▸ Task inputs:
====================

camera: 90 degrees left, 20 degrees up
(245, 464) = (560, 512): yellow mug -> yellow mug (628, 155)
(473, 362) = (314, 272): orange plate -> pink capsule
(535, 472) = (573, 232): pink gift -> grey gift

====================

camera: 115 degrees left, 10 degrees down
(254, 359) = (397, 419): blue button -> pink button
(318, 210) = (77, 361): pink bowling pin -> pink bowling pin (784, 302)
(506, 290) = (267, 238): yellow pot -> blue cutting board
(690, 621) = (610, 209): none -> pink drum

====================

▸ What the task asks:
Give the count of lines in the data above that hold the string "pink", with no additional words.

▸ Written solution:
5